* **PROVIDED RECORDS**:
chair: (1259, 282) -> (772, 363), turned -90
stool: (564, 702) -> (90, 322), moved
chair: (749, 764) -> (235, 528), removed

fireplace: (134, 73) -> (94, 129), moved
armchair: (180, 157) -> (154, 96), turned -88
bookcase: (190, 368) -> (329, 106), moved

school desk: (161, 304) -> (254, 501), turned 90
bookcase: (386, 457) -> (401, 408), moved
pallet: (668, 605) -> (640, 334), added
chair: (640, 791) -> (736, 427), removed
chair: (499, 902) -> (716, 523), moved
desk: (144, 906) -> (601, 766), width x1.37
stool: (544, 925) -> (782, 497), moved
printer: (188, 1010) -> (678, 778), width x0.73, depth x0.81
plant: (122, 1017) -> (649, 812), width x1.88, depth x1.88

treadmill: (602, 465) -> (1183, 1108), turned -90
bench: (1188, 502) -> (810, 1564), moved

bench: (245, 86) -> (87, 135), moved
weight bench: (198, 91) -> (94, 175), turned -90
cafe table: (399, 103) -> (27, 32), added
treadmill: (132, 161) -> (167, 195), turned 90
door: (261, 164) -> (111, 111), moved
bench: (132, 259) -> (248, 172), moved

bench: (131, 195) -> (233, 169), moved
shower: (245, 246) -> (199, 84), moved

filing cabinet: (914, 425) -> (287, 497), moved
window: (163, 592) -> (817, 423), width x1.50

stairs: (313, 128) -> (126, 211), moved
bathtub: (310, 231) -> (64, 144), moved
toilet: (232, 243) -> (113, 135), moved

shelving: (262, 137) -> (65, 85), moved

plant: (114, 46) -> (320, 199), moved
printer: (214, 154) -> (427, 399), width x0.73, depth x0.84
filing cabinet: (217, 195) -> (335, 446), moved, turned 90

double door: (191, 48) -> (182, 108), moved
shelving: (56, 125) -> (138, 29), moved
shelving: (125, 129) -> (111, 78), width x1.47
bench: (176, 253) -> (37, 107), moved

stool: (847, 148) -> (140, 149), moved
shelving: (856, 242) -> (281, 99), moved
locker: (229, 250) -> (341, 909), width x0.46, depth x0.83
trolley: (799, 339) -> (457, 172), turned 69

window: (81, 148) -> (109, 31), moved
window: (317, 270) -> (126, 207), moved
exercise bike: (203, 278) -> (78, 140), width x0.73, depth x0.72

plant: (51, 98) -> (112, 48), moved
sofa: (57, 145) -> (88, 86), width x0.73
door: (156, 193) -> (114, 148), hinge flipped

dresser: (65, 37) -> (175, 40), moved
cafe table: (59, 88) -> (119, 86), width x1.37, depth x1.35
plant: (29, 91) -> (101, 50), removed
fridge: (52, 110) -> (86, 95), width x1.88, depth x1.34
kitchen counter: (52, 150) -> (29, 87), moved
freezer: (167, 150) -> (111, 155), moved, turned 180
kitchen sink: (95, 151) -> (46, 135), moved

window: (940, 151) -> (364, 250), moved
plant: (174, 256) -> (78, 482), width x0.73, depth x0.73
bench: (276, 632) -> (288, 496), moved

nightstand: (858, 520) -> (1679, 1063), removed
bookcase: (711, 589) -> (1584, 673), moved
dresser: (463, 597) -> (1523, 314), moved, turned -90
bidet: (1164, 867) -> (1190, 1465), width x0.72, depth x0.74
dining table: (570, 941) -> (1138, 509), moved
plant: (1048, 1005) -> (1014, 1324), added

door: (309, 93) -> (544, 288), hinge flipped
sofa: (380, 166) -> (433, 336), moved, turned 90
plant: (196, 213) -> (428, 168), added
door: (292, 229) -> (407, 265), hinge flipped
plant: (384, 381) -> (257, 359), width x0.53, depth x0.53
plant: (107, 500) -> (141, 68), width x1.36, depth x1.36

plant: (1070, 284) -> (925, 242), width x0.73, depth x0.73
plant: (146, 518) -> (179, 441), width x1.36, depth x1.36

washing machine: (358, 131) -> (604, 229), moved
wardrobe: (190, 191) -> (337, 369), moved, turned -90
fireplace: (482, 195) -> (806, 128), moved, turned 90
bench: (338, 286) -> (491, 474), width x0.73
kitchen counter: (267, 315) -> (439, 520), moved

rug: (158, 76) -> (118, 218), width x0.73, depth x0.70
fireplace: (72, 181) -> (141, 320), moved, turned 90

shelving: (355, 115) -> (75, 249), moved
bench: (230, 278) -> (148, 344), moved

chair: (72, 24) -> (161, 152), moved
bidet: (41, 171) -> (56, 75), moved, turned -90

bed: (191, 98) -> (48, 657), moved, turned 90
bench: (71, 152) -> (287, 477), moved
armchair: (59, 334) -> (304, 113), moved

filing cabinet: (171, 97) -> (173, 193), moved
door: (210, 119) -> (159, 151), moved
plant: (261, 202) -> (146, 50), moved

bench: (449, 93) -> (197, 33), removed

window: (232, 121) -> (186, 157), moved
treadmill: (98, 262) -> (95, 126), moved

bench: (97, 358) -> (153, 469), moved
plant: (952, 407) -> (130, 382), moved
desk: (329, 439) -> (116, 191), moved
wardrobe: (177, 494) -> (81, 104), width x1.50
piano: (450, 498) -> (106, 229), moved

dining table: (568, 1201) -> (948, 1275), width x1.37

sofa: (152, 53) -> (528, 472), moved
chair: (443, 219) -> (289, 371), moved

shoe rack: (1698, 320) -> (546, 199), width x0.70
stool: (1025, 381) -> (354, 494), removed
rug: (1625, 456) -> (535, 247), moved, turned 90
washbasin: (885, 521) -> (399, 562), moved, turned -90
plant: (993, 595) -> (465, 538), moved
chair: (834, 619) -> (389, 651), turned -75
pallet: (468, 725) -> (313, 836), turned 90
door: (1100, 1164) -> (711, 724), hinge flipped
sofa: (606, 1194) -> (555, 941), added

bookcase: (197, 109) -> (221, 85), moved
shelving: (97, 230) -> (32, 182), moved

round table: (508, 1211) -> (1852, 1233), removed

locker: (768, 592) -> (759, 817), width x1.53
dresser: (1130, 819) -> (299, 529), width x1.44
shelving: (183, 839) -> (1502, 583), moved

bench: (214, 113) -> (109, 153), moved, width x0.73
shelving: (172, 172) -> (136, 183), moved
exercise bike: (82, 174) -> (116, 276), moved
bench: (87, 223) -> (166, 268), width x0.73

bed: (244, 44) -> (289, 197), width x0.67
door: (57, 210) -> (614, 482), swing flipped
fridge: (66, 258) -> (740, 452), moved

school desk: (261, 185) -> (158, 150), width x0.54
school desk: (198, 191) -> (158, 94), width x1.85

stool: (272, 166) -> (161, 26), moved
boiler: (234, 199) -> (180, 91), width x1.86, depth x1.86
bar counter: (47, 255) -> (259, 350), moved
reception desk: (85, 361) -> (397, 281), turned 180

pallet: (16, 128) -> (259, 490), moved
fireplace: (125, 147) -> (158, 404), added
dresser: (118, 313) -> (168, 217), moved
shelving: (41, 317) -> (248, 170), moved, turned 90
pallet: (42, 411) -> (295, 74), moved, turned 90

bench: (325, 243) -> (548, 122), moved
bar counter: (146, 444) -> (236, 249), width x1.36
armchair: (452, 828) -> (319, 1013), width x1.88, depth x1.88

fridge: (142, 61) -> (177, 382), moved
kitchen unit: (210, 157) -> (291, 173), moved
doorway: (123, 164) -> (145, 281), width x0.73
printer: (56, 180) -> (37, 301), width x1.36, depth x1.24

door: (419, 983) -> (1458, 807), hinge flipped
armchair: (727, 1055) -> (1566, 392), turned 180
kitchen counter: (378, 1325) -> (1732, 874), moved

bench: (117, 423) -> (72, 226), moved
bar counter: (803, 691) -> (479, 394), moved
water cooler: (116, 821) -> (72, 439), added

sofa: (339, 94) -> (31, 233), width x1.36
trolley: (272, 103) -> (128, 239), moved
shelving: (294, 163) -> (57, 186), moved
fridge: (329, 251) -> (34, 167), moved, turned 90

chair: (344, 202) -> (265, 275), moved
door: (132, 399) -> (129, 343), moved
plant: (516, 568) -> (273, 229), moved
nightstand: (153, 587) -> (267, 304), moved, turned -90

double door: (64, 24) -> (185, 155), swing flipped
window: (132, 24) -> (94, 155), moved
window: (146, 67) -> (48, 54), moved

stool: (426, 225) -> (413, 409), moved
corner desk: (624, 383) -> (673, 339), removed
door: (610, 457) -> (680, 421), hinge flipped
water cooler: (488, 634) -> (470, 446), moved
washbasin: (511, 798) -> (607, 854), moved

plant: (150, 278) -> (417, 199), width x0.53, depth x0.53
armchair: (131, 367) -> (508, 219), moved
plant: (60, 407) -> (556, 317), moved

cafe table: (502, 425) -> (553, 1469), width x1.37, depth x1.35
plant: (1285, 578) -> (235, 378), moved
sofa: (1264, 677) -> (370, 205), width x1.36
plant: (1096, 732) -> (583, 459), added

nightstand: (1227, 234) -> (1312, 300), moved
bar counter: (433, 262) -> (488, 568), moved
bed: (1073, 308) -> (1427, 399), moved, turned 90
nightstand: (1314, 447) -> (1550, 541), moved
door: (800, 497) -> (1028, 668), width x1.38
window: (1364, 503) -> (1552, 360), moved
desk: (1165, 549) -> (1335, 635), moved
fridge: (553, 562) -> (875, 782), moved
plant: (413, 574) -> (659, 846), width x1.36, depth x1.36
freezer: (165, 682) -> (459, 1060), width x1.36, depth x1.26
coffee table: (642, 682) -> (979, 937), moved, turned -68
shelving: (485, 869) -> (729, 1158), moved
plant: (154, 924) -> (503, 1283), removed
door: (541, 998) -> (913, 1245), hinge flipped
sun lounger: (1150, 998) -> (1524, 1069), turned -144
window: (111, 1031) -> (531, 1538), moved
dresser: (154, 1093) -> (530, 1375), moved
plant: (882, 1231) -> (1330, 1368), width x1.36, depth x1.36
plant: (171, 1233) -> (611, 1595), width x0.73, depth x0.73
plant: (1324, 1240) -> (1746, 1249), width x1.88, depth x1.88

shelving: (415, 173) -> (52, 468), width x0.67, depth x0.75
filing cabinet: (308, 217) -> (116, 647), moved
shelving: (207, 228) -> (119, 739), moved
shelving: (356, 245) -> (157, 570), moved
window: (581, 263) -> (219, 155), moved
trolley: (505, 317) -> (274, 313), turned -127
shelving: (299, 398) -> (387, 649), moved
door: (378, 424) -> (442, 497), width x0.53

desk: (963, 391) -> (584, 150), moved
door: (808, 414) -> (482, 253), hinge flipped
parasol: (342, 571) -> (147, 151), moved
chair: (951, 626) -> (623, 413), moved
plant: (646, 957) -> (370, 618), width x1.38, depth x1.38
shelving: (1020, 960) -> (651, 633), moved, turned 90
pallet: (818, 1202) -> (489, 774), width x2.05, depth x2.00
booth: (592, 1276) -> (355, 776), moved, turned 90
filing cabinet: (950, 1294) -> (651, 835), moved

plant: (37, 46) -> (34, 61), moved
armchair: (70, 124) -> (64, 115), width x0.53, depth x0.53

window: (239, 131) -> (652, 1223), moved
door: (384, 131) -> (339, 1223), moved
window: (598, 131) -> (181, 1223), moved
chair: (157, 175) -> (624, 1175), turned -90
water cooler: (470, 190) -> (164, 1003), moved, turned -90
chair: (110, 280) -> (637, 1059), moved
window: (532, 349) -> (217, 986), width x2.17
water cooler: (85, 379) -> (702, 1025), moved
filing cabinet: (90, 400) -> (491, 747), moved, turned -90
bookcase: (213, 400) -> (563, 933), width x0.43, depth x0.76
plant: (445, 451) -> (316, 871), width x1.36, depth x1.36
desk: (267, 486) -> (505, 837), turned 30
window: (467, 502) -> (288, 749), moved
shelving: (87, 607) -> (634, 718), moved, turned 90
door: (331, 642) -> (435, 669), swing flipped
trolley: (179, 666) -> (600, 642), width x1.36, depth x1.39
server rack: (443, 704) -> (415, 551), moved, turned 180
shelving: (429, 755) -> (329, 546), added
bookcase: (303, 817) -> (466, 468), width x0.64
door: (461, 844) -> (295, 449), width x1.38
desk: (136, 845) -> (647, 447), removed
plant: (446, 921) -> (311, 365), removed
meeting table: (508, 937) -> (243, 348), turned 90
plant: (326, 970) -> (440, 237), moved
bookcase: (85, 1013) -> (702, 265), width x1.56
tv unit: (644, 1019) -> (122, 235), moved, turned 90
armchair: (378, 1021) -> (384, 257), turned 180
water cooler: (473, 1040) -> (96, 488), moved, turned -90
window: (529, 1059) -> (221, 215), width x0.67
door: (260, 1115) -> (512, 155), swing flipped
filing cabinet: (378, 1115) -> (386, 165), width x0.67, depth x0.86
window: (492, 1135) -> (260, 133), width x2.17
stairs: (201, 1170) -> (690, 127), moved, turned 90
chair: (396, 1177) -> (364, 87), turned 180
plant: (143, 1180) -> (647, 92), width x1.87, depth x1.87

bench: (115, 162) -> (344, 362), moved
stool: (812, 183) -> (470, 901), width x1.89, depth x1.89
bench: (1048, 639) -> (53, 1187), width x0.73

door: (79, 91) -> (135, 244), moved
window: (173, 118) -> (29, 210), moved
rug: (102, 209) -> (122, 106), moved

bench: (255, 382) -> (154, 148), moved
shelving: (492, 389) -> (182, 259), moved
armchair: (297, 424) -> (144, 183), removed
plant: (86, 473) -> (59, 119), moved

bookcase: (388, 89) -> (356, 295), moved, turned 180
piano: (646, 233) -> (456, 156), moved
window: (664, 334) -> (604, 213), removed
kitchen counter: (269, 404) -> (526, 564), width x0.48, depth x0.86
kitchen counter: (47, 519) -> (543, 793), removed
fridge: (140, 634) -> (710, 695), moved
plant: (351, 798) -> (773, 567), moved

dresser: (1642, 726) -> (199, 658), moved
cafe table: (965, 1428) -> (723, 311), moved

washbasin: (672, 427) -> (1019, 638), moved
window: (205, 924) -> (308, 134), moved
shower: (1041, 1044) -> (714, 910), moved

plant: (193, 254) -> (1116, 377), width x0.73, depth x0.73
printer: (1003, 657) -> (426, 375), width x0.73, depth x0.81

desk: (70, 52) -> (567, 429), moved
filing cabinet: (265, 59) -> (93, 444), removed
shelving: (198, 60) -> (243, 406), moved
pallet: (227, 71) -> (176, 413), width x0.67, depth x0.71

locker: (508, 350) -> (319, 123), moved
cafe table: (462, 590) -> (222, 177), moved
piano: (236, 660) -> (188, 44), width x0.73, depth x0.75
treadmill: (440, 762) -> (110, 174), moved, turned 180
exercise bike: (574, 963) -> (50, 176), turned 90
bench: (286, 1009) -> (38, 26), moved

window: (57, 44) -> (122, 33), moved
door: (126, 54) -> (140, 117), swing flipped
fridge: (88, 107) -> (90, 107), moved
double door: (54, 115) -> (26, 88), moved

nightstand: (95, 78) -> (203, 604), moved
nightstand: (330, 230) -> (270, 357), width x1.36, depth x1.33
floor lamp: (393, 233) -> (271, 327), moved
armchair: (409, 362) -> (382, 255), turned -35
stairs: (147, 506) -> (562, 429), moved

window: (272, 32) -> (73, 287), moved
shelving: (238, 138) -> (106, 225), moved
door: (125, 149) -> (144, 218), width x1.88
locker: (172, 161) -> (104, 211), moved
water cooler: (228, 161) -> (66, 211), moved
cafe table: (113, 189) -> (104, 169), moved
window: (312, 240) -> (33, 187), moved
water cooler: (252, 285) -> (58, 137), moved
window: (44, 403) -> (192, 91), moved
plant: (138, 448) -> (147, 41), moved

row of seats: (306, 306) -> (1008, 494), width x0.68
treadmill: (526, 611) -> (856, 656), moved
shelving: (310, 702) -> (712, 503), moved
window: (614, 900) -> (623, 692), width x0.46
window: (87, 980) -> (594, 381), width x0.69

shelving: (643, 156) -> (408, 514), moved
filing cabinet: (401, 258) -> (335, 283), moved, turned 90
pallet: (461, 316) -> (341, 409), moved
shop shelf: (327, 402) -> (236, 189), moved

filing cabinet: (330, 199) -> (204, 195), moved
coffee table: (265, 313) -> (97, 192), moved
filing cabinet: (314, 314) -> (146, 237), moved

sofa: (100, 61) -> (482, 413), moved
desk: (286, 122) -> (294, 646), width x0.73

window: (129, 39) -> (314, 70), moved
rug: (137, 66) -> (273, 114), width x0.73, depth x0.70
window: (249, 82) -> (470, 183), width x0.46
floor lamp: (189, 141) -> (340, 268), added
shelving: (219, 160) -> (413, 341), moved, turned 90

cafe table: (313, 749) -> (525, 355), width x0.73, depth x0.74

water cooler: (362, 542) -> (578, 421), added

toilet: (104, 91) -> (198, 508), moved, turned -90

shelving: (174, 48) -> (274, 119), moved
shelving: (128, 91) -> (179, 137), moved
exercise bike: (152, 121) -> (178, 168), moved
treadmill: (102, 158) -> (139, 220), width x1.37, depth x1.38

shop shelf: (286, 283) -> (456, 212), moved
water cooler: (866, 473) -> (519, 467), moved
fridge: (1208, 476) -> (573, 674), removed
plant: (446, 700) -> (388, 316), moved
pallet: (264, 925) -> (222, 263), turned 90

* **YOUR GOAL**:
Using the data above, print exactly the lines from the line that contains "door: (1100, 1164)" through the line that contains "reception desk: (85, 361)", with both included.

* **REPLY**:
door: (1100, 1164) -> (711, 724), hinge flipped
sofa: (606, 1194) -> (555, 941), added

bookcase: (197, 109) -> (221, 85), moved
shelving: (97, 230) -> (32, 182), moved

round table: (508, 1211) -> (1852, 1233), removed

locker: (768, 592) -> (759, 817), width x1.53
dresser: (1130, 819) -> (299, 529), width x1.44
shelving: (183, 839) -> (1502, 583), moved

bench: (214, 113) -> (109, 153), moved, width x0.73
shelving: (172, 172) -> (136, 183), moved
exercise bike: (82, 174) -> (116, 276), moved
bench: (87, 223) -> (166, 268), width x0.73

bed: (244, 44) -> (289, 197), width x0.67
door: (57, 210) -> (614, 482), swing flipped
fridge: (66, 258) -> (740, 452), moved

school desk: (261, 185) -> (158, 150), width x0.54
school desk: (198, 191) -> (158, 94), width x1.85

stool: (272, 166) -> (161, 26), moved
boiler: (234, 199) -> (180, 91), width x1.86, depth x1.86
bar counter: (47, 255) -> (259, 350), moved
reception desk: (85, 361) -> (397, 281), turned 180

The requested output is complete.